**Task:**
Reproduce the records exactly, but not the pictures.

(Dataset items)
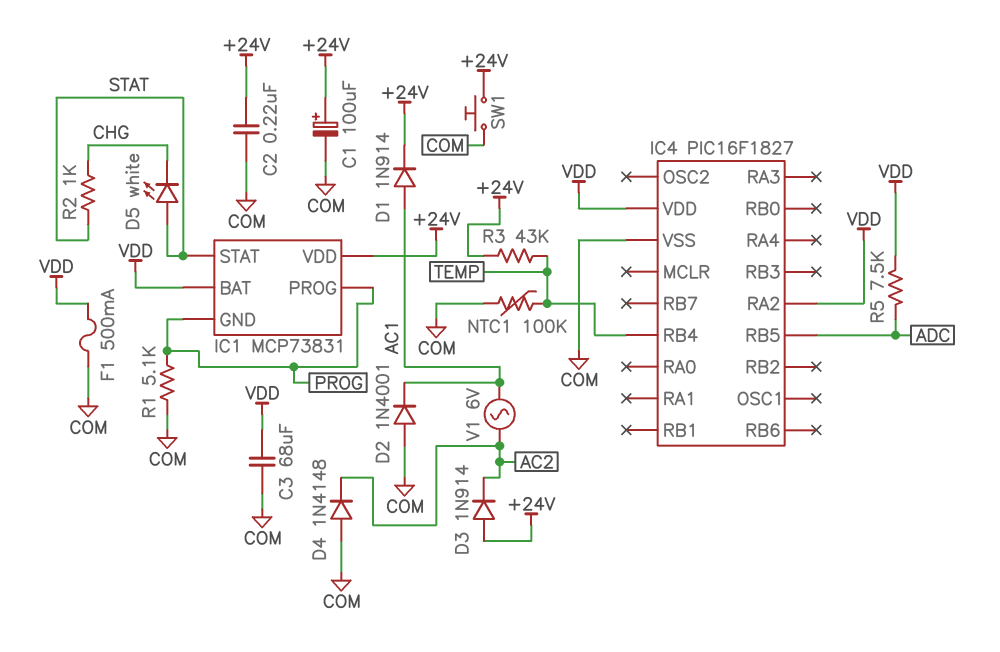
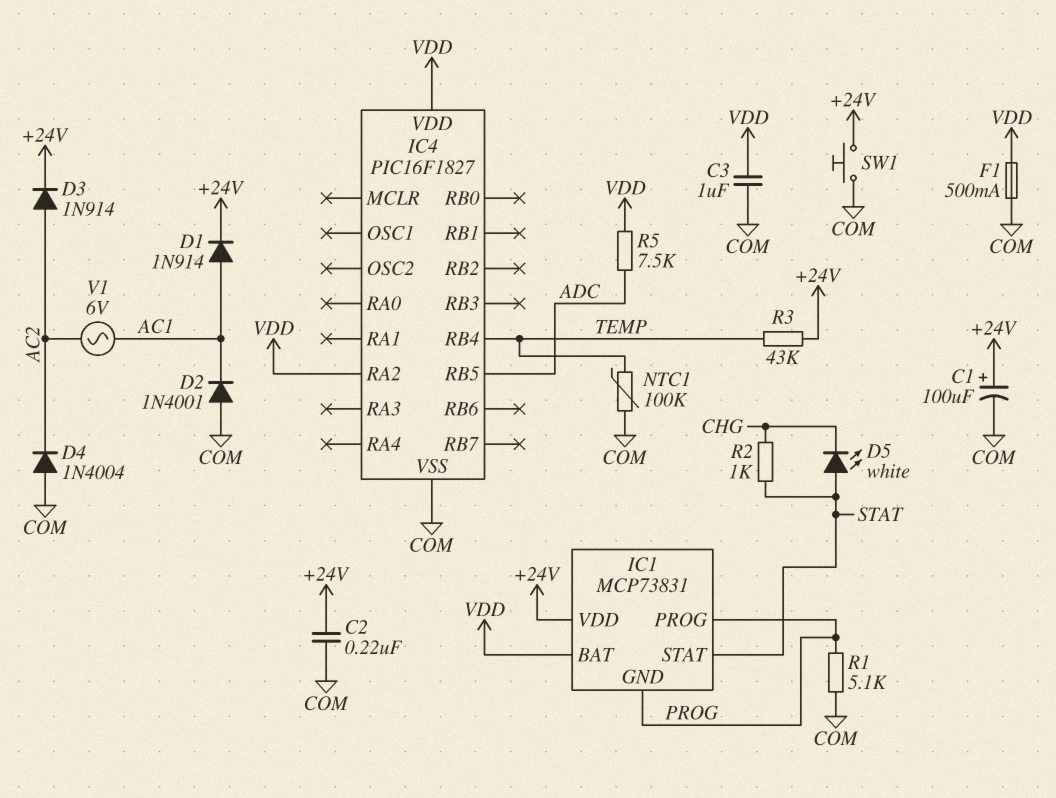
C3: 68uF (COM, VDD) -> 1uF (COM, VDD)
D3: diode 1N914 (A +24V, K AC2) -> diode 1N914 (A AC2, K +24V)
D4: diode 1N4148 (A COM, K AC2) -> diode 1N4004 (A COM, K AC2)

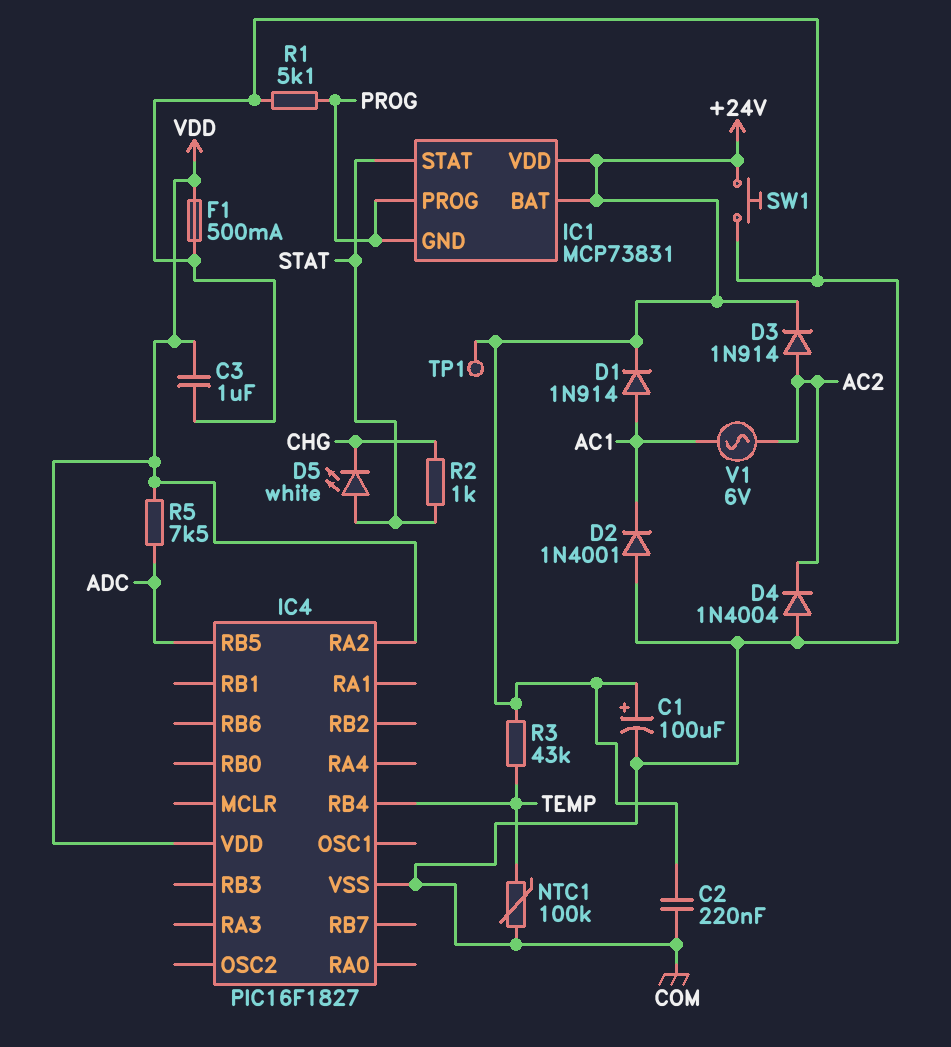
IC1 pin BAT: VDD -> +24V
TP1: none -> test point (+24V)

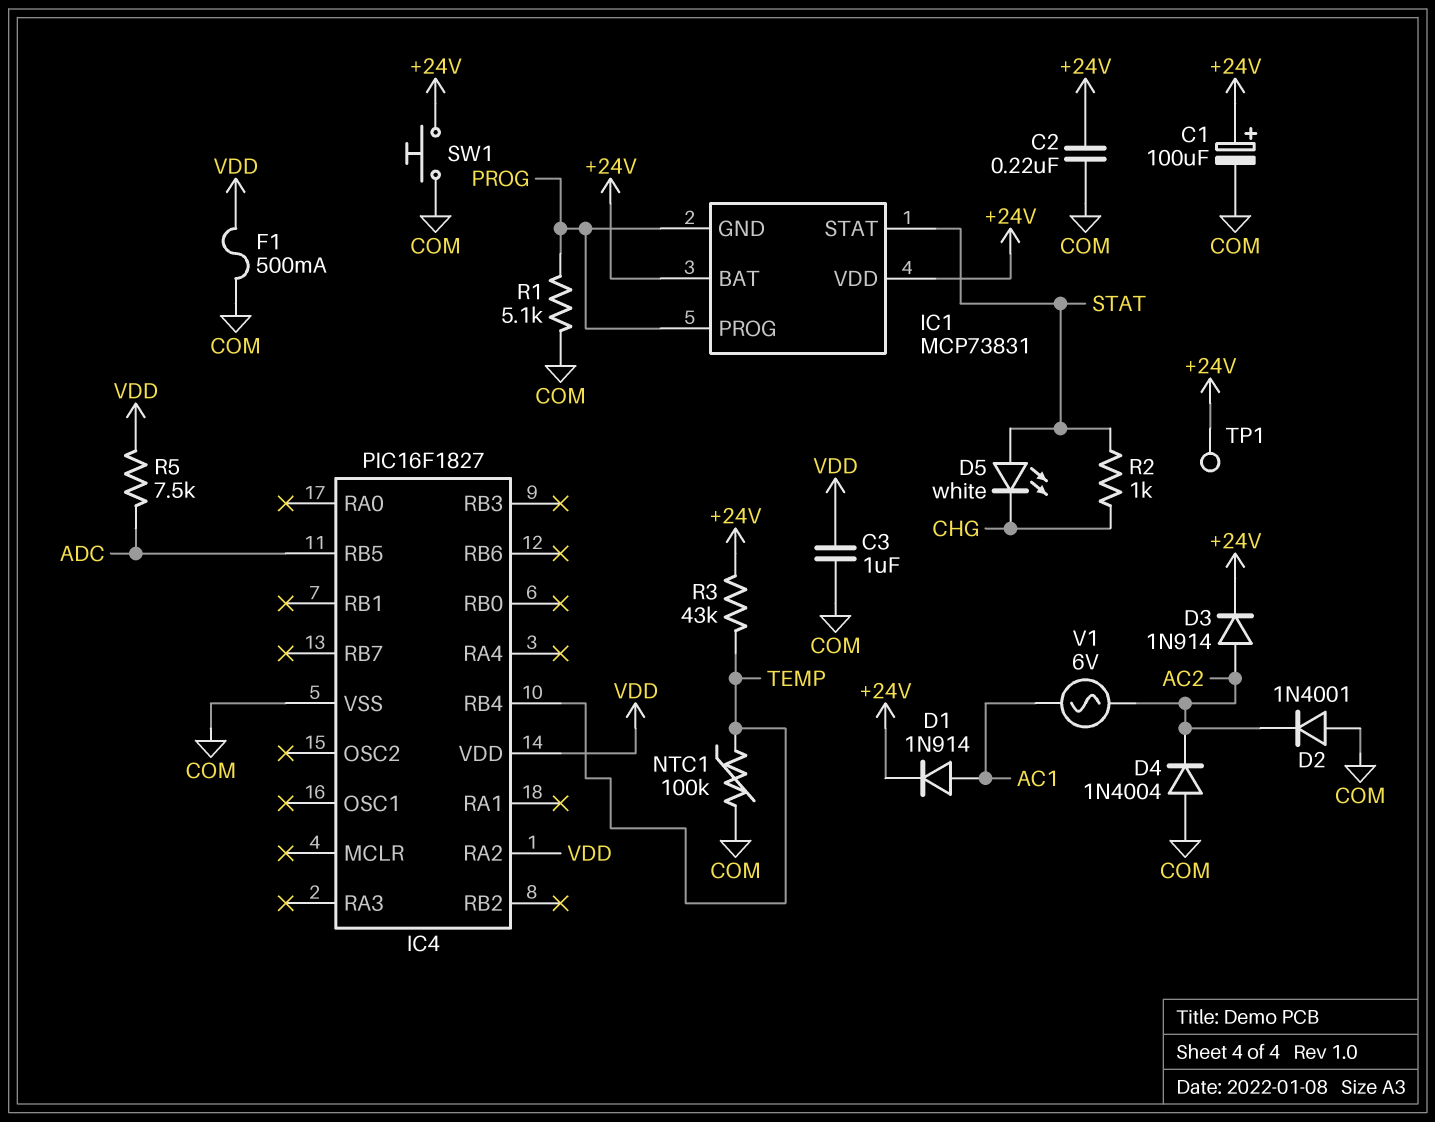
D2: diode 1N4001 (A COM, K AC1) -> diode 1N4001 (A COM, K AC2)

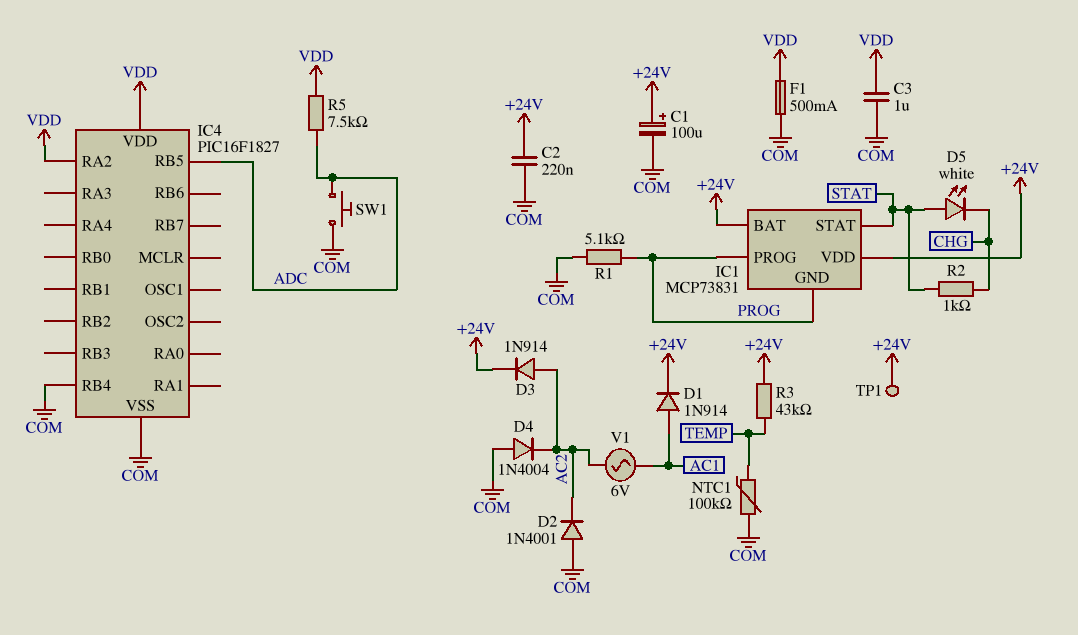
IC4 pin RB4: TEMP -> COM
SW1: button (+24V, COM) -> button (ADC, COM)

**Your solution:**
C3: 68uF (COM, VDD) -> 1uF (COM, VDD)
D3: diode 1N914 (A +24V, K AC2) -> diode 1N914 (A AC2, K +24V)
D4: diode 1N4148 (A COM, K AC2) -> diode 1N4004 (A COM, K AC2)

IC1 pin BAT: VDD -> +24V
TP1: none -> test point (+24V)

D2: diode 1N4001 (A COM, K AC1) -> diode 1N4001 (A COM, K AC2)

IC4 pin RB4: TEMP -> COM
SW1: button (+24V, COM) -> button (ADC, COM)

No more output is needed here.